> _Data for analysis_:
⁂

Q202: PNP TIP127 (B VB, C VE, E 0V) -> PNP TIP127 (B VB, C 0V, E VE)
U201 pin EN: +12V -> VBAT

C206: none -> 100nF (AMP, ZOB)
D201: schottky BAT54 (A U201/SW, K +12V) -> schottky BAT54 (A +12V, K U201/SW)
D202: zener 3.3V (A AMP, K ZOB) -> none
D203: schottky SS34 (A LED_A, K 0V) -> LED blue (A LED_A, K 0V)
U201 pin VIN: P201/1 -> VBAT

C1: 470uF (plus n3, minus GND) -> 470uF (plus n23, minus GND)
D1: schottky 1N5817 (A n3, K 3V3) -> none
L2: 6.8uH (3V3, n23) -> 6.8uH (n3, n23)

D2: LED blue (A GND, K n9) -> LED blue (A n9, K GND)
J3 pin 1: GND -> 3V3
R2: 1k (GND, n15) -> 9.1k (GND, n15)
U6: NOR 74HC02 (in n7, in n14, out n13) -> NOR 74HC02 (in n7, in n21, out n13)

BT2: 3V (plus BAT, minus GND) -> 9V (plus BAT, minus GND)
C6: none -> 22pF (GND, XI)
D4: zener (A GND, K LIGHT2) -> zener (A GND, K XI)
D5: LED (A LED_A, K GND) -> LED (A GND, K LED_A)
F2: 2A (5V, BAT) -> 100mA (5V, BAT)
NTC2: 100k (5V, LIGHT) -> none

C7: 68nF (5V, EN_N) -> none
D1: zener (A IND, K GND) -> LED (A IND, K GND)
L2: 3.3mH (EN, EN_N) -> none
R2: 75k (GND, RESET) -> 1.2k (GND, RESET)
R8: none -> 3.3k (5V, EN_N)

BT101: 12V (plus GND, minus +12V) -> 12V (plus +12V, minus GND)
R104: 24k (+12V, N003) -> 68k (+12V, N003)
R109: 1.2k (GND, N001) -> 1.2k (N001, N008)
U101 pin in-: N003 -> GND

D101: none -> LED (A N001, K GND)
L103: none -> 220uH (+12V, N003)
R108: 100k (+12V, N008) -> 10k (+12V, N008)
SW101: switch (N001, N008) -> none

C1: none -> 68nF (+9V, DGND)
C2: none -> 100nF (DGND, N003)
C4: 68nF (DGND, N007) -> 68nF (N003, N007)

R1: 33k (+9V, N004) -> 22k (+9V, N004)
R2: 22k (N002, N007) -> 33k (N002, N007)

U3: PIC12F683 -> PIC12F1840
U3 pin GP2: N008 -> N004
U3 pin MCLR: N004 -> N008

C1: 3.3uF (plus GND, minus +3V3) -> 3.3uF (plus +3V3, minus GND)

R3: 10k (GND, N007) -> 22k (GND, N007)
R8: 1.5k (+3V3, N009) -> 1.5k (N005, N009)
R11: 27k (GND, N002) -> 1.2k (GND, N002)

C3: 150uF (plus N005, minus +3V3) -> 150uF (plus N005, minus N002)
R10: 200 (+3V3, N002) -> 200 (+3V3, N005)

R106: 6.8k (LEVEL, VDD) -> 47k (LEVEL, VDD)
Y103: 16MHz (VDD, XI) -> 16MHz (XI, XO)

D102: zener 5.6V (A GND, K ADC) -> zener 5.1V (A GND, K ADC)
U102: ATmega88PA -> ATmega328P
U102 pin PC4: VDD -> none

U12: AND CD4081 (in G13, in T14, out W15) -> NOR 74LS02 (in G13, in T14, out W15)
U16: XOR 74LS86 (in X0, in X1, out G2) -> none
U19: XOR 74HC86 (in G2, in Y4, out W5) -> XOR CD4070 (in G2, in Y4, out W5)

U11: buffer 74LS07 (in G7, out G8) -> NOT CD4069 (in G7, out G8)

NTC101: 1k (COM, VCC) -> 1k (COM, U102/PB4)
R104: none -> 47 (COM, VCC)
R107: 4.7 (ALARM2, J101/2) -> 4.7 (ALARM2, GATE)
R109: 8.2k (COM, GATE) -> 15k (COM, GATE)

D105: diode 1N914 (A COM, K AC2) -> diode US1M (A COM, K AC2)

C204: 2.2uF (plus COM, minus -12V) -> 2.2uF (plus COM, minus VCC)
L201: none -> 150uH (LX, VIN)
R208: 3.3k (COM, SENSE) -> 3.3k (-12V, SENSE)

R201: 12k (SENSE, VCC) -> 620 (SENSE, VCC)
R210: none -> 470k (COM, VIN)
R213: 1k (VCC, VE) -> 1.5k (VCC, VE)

⁂

> _Work order_: Where the line containing "R108: 100k (+12V, N008) -> 10k (+12V, N008)" appears in the records above, begin there and print every line through the last, exactly and with nothing else.

> _Answer to the exercise_:
R108: 100k (+12V, N008) -> 10k (+12V, N008)
SW101: switch (N001, N008) -> none

C1: none -> 68nF (+9V, DGND)
C2: none -> 100nF (DGND, N003)
C4: 68nF (DGND, N007) -> 68nF (N003, N007)

R1: 33k (+9V, N004) -> 22k (+9V, N004)
R2: 22k (N002, N007) -> 33k (N002, N007)

U3: PIC12F683 -> PIC12F1840
U3 pin GP2: N008 -> N004
U3 pin MCLR: N004 -> N008

C1: 3.3uF (plus GND, minus +3V3) -> 3.3uF (plus +3V3, minus GND)

R3: 10k (GND, N007) -> 22k (GND, N007)
R8: 1.5k (+3V3, N009) -> 1.5k (N005, N009)
R11: 27k (GND, N002) -> 1.2k (GND, N002)

C3: 150uF (plus N005, minus +3V3) -> 150uF (plus N005, minus N002)
R10: 200 (+3V3, N002) -> 200 (+3V3, N005)

R106: 6.8k (LEVEL, VDD) -> 47k (LEVEL, VDD)
Y103: 16MHz (VDD, XI) -> 16MHz (XI, XO)

D102: zener 5.6V (A GND, K ADC) -> zener 5.1V (A GND, K ADC)
U102: ATmega88PA -> ATmega328P
U102 pin PC4: VDD -> none

U12: AND CD4081 (in G13, in T14, out W15) -> NOR 74LS02 (in G13, in T14, out W15)
U16: XOR 74LS86 (in X0, in X1, out G2) -> none
U19: XOR 74HC86 (in G2, in Y4, out W5) -> XOR CD4070 (in G2, in Y4, out W5)

U11: buffer 74LS07 (in G7, out G8) -> NOT CD4069 (in G7, out G8)

NTC101: 1k (COM, VCC) -> 1k (COM, U102/PB4)
R104: none -> 47 (COM, VCC)
R107: 4.7 (ALARM2, J101/2) -> 4.7 (ALARM2, GATE)
R109: 8.2k (COM, GATE) -> 15k (COM, GATE)

D105: diode 1N914 (A COM, K AC2) -> diode US1M (A COM, K AC2)

C204: 2.2uF (plus COM, minus -12V) -> 2.2uF (plus COM, minus VCC)
L201: none -> 150uH (LX, VIN)
R208: 3.3k (COM, SENSE) -> 3.3k (-12V, SENSE)

R201: 12k (SENSE, VCC) -> 620 (SENSE, VCC)
R210: none -> 470k (COM, VIN)
R213: 1k (VCC, VE) -> 1.5k (VCC, VE)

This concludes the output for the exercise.